*** Begin section ***

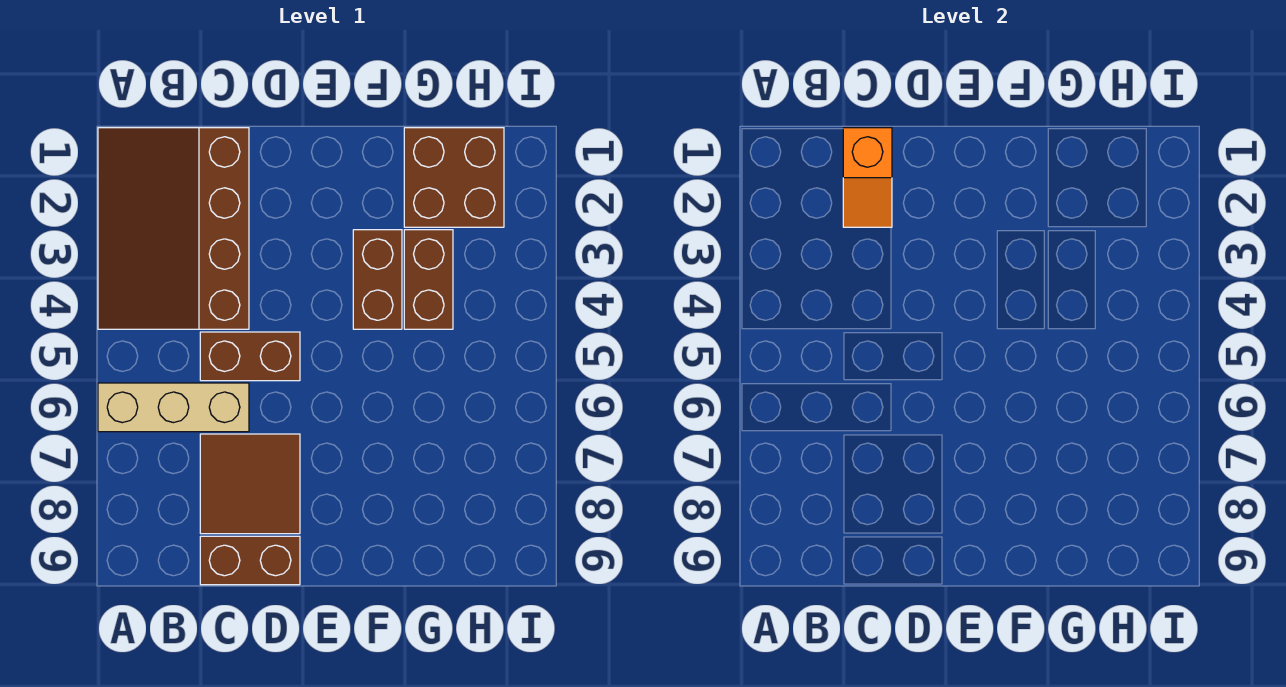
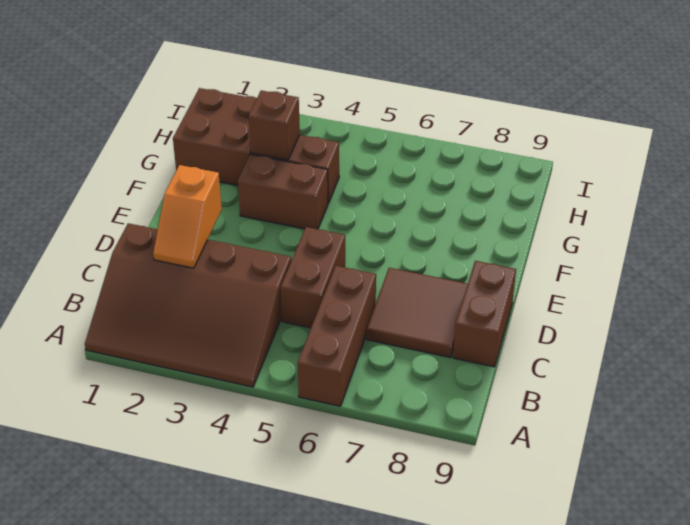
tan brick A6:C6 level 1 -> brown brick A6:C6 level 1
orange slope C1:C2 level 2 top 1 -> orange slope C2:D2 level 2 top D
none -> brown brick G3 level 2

*** End section ***
*** Begin section ***

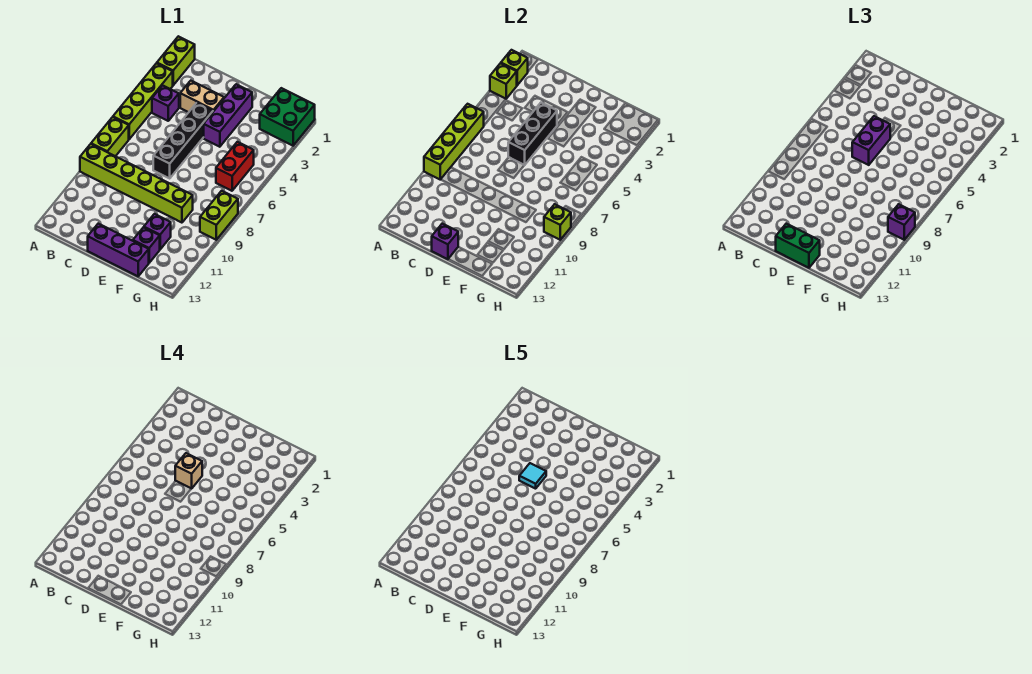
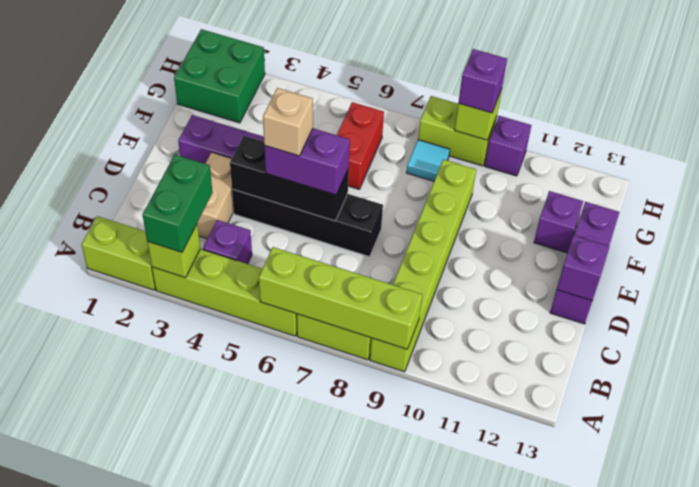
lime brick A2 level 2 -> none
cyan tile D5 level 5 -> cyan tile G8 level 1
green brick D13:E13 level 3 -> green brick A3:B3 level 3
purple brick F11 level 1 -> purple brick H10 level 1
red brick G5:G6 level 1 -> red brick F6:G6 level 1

*** End section ***

**Exercise brief**:
Scan the records above, count the lines with "none" in them, and give only the number.

**Expected answer**:
2